▶ _Goal of the exercise_: Omit every image, and transcribe the remaining entries exactly as given.

▶ _Information_:
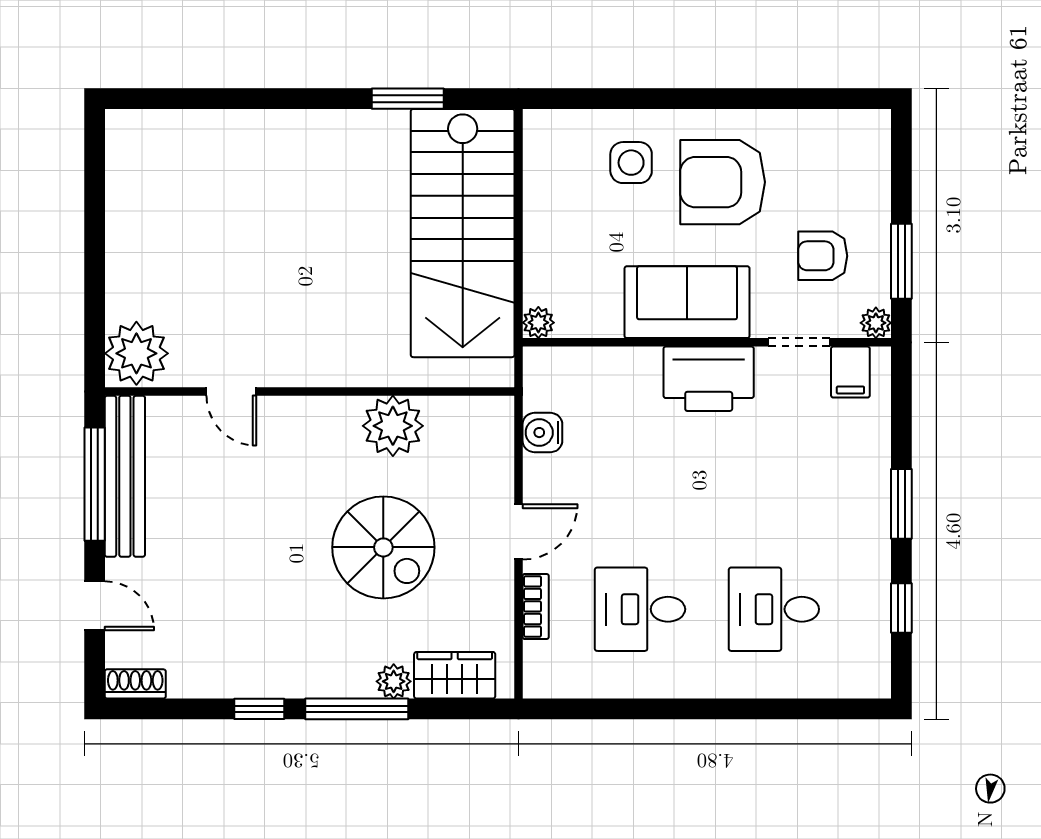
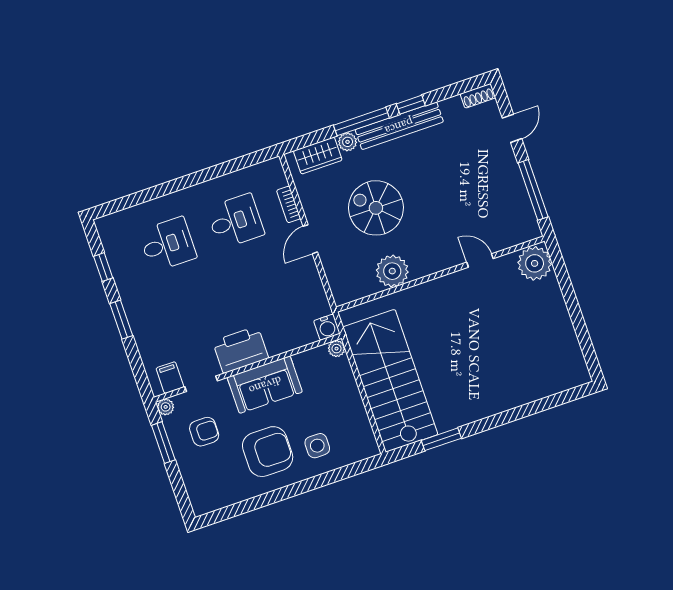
water cooler: (542, 433) -> (327, 327), moved, turned 90
bench: (125, 476) -> (399, 126), moved, turned 90
door: (95, 606) -> (512, 128), swing flipped

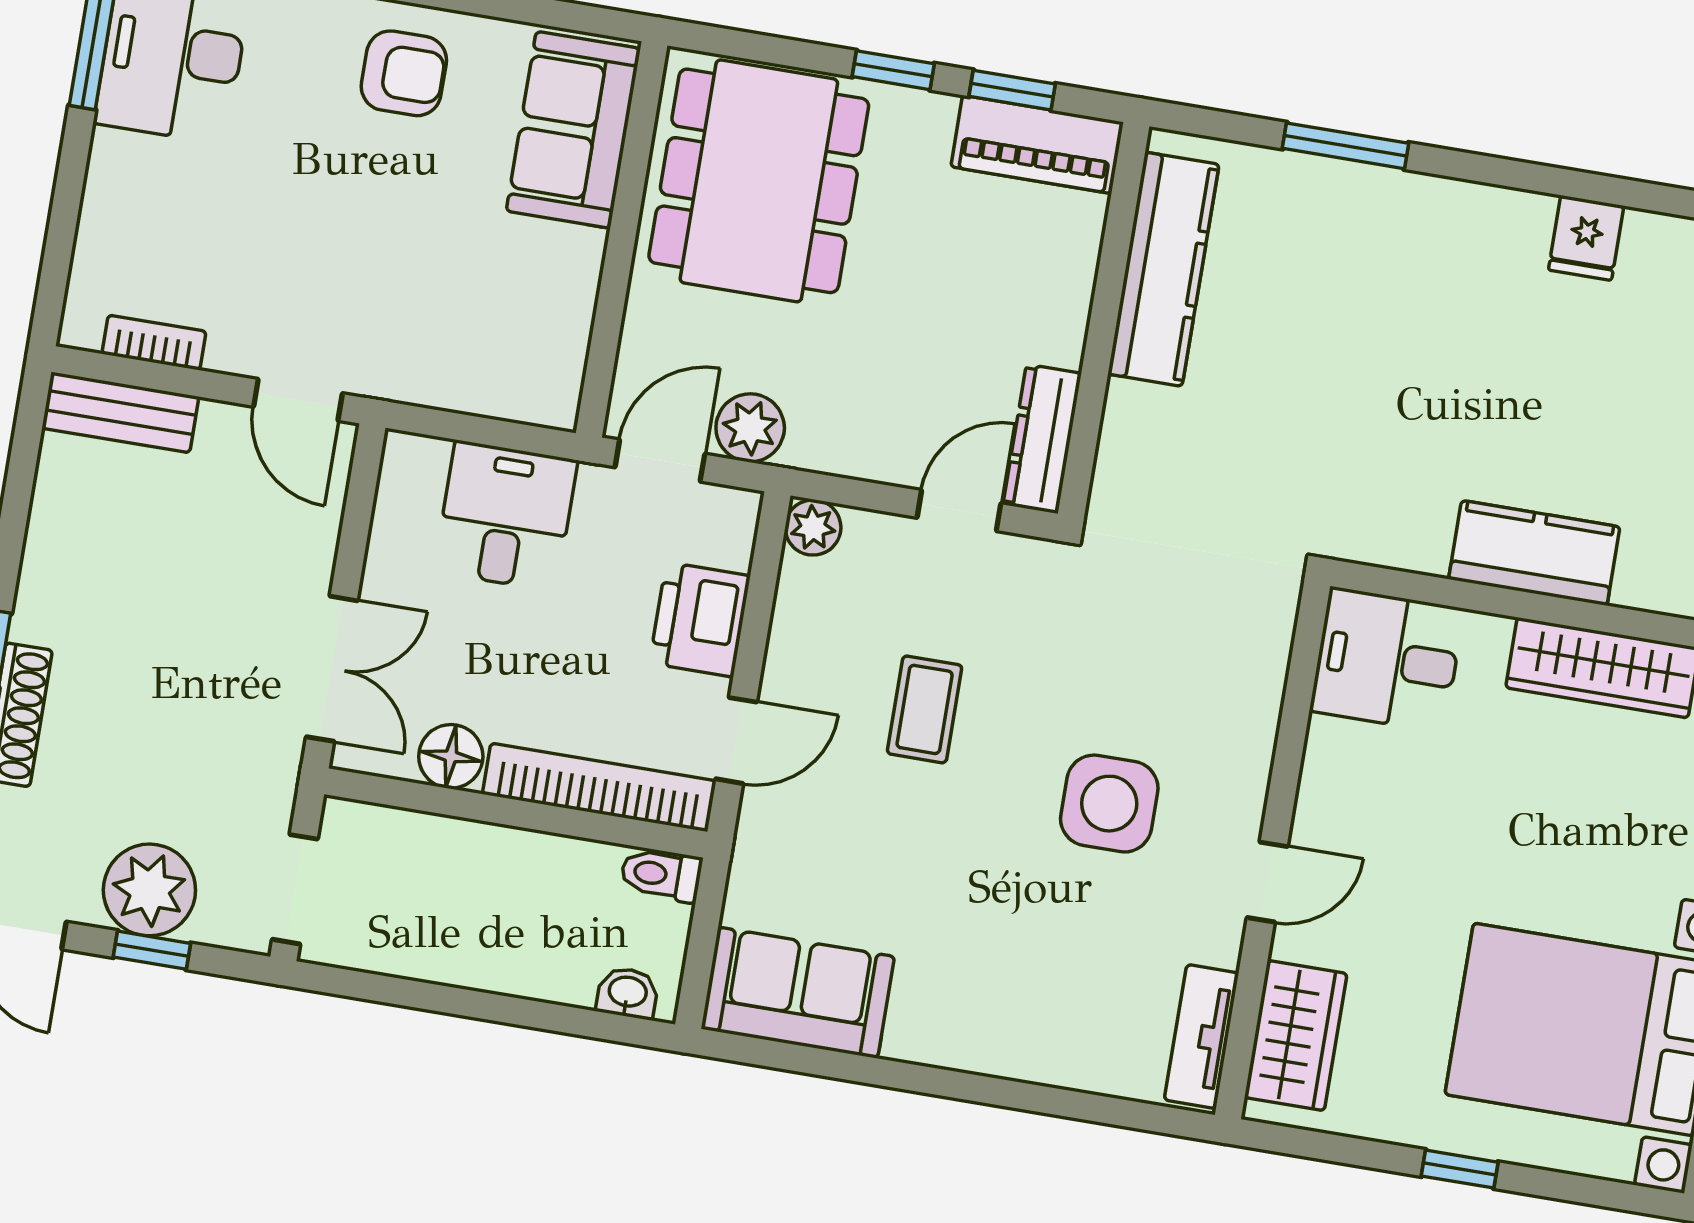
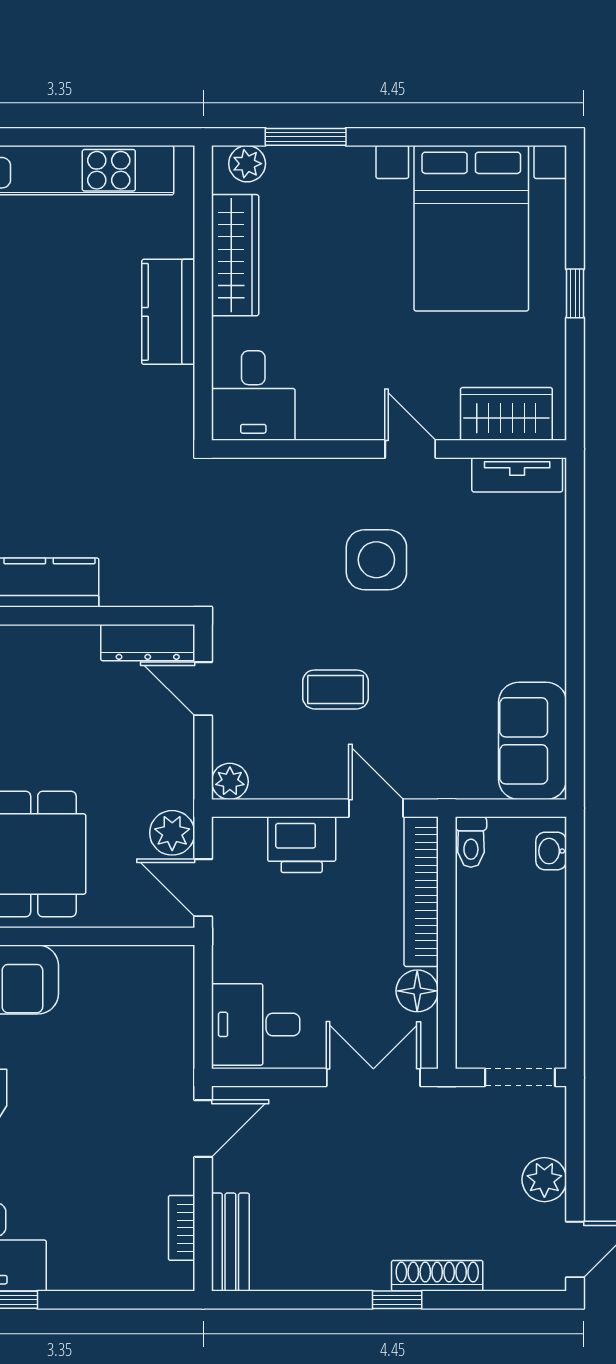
desk: (506, 516) -> (256, 1024), moved
plant: (149, 890) -> (544, 1180), width x0.73, depth x0.73
window: (152, 950) -> (575, 1163), removed

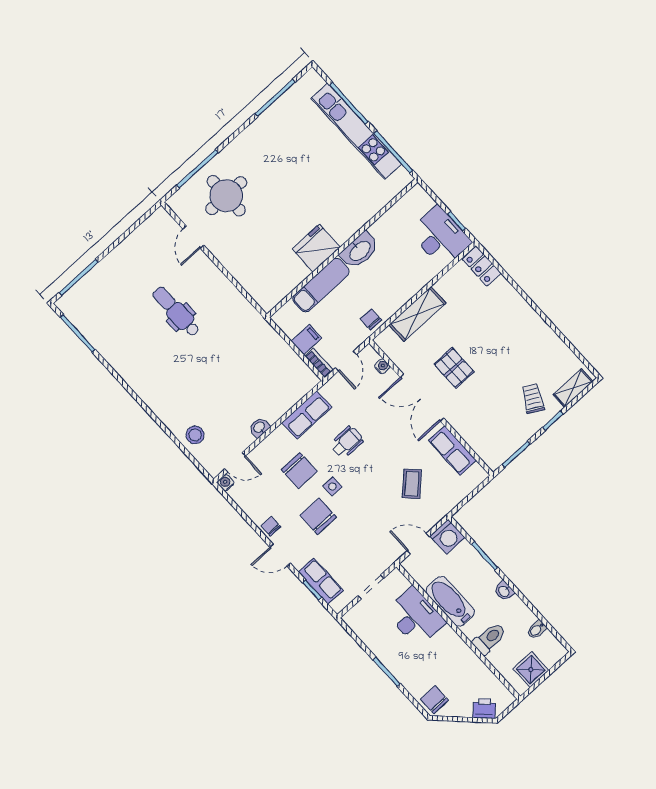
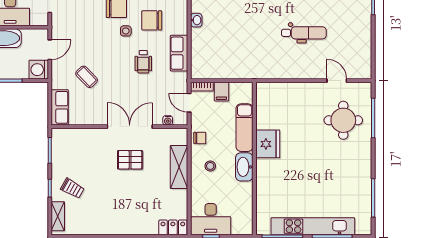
stool: (389, 284) -> (210, 166), added
row of seats: (452, 450) -> (60, 107), moved, turned 90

▶ _The answer_:
water cooler: (542, 433) -> (327, 327), moved, turned 90
bench: (125, 476) -> (399, 126), moved, turned 90
door: (95, 606) -> (512, 128), swing flipped

desk: (506, 516) -> (256, 1024), moved
plant: (149, 890) -> (544, 1180), width x0.73, depth x0.73
window: (152, 950) -> (575, 1163), removed

stool: (389, 284) -> (210, 166), added
row of seats: (452, 450) -> (60, 107), moved, turned 90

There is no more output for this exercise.